- **ACTION ITEM**
Copy out the entries below exactly as they stand, but only from the line containing "PinkTin <492,490> → RedTin <609,614>" through the line containing "- → GoldenTin <288,357>".

(Records contained in a dataset)
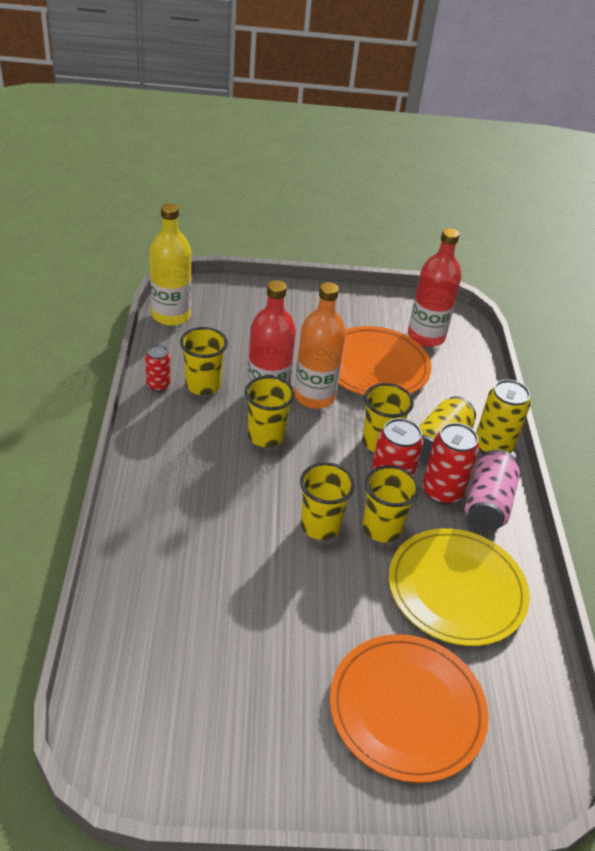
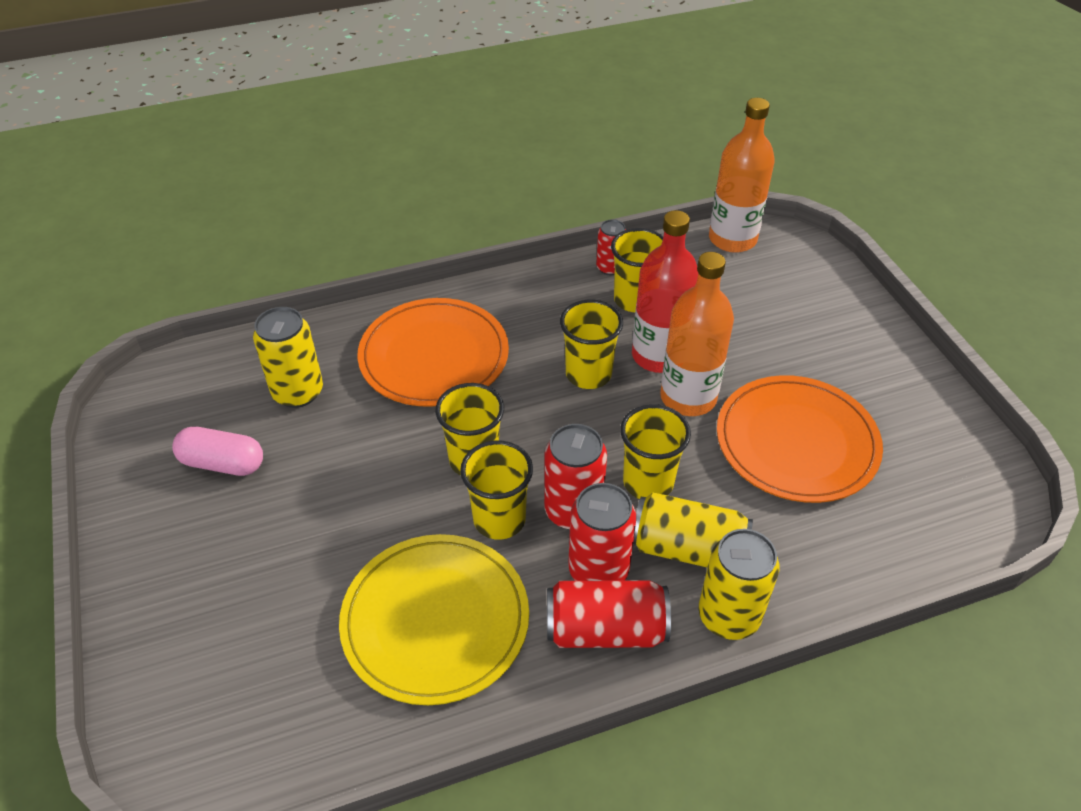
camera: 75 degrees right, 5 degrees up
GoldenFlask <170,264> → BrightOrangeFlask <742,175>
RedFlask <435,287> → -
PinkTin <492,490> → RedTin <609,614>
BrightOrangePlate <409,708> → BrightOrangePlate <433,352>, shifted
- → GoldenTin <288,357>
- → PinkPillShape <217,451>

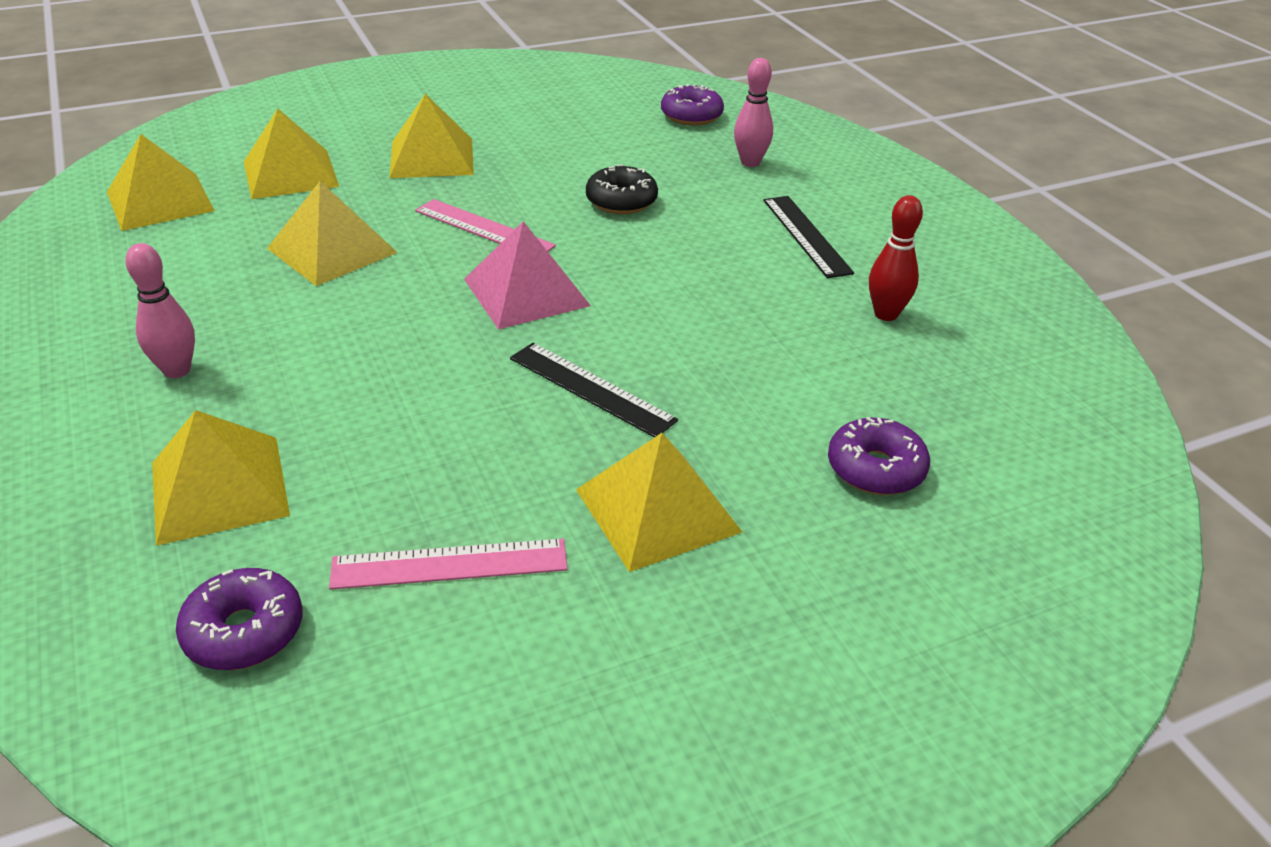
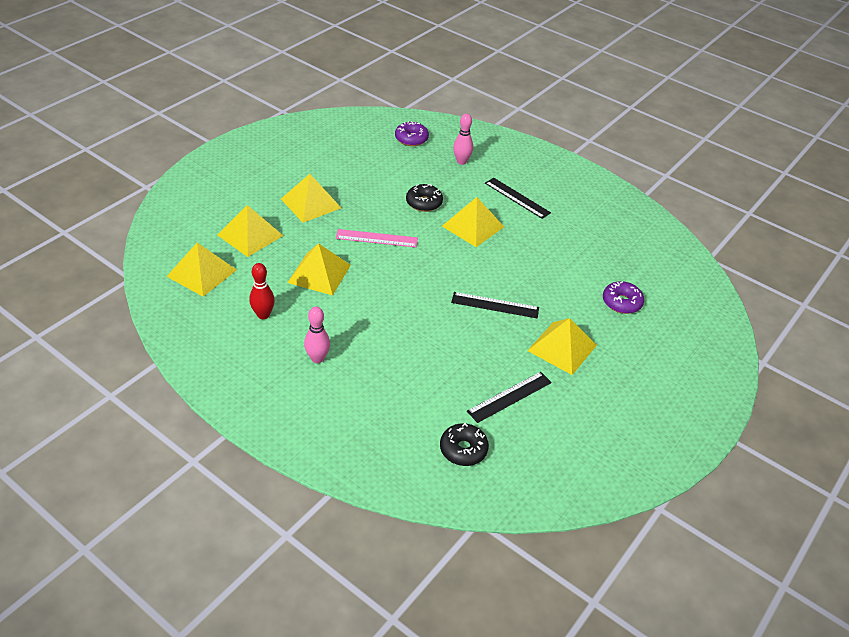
camera: 30 degrees left, 5 degrees up
RedSkittle <896,258> → RedSkittle <262,291>, shifted
PinkPyramid <527,275> → -
GoldenPyramid <221,478> → GoldenPyramid <473,222>, shifted
PinkMeasuringStick <448,564> → JetBlackMeasuringStick <509,397>
PurpleDonut <239,619> → JetBlackDonut <464,444>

- **RESPONSE FOR THIS EXERCISE**
PinkTin <492,490> → RedTin <609,614>
BrightOrangePlate <409,708> → BrightOrangePlate <433,352>, shifted
- → GoldenTin <288,357>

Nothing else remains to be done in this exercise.